* **WORK REQUIRED**: For the data below, report the number of lines that contain the string "grey" and nothing else.

BEGIN

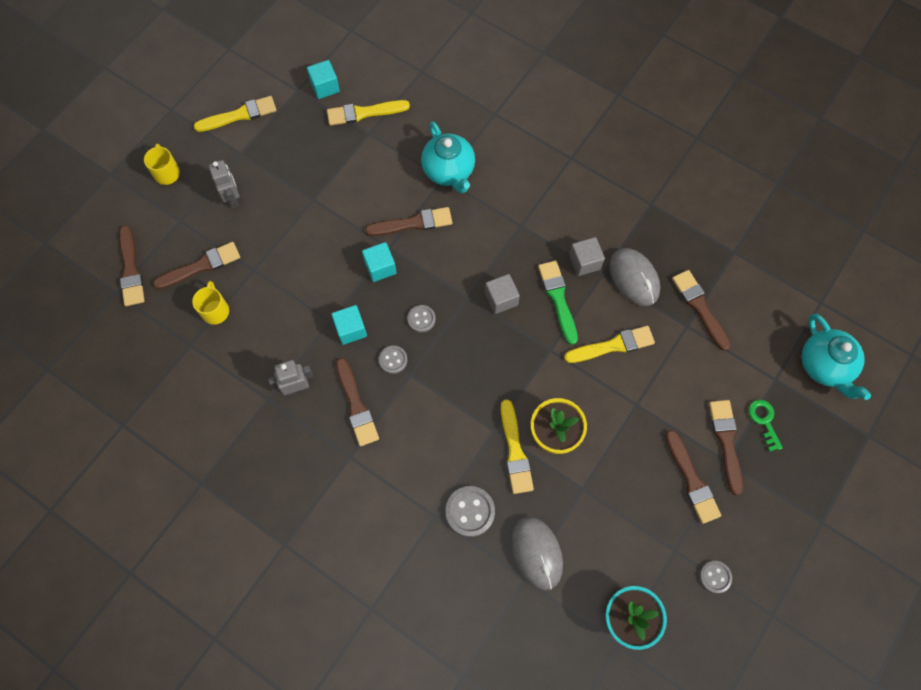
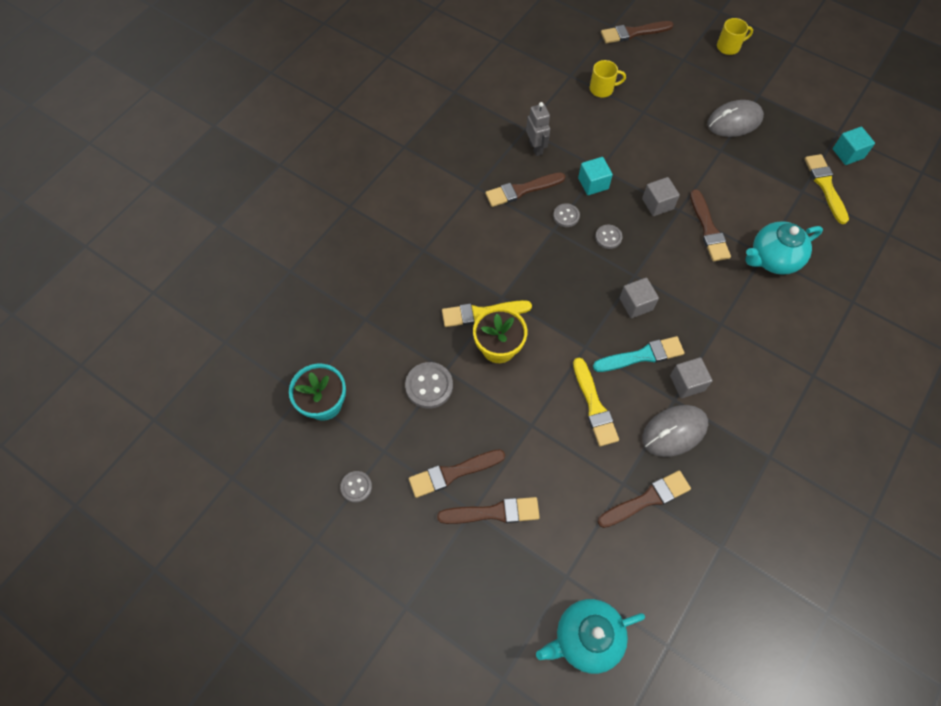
camera: 90 degrees right, 5 degrees down
brown brush [153,242,240,289] -> none
yellow brush [194,96,277,132] -> none
grey robot [209,160,239,208] -> none
turquoise cube [362,242,396,282] -> grey cube [642,177,680,216]
grey button [445,486,495,537] -> grey button moved to [405,362,453,408]
grey mouse [511,516,563,590] -> grey mouse moved to [707,100,764,137]
green brush [538,261,578,345] -> turquoise brush [593,336,684,372]
green key [748,399,783,452] -> none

END

* **SOLVED EXERCISE**: 4